(Saved data entries)
###
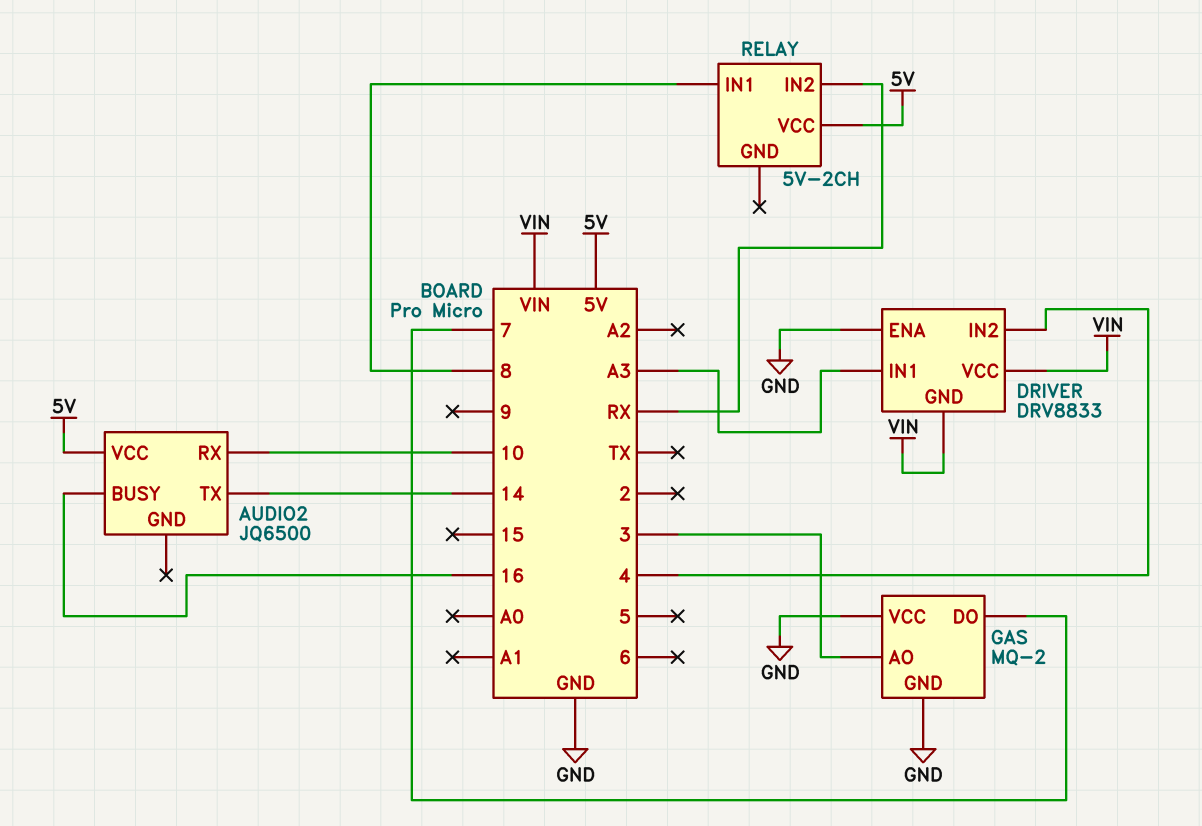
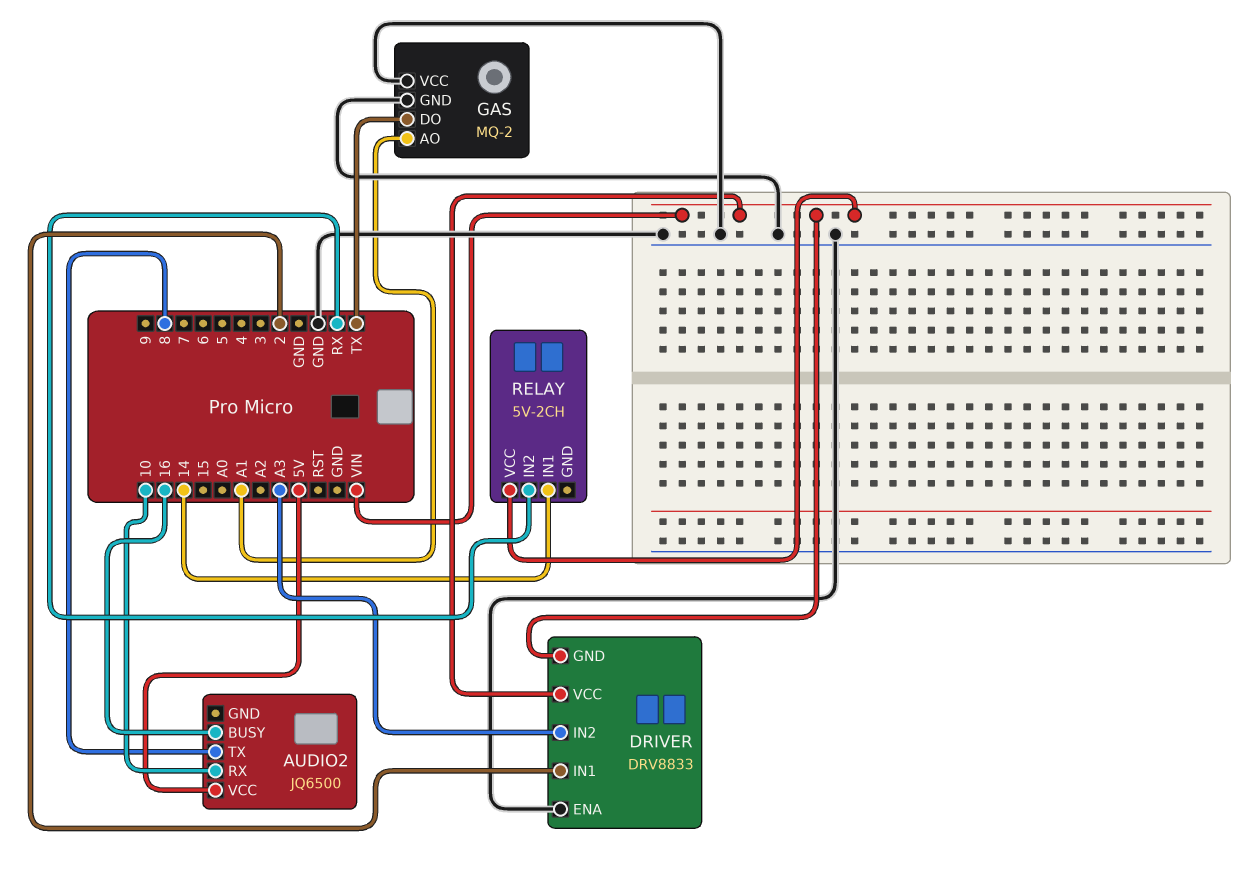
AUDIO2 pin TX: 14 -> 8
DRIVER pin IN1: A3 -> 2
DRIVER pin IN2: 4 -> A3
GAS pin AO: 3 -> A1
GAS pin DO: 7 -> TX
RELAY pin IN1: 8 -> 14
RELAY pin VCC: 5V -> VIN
###
> **Problem**: The entries above, without their pictures, should be written out exactly.

> **Response to this task**:
AUDIO2 pin TX: 14 -> 8
DRIVER pin IN1: A3 -> 2
DRIVER pin IN2: 4 -> A3
GAS pin AO: 3 -> A1
GAS pin DO: 7 -> TX
RELAY pin IN1: 8 -> 14
RELAY pin VCC: 5V -> VIN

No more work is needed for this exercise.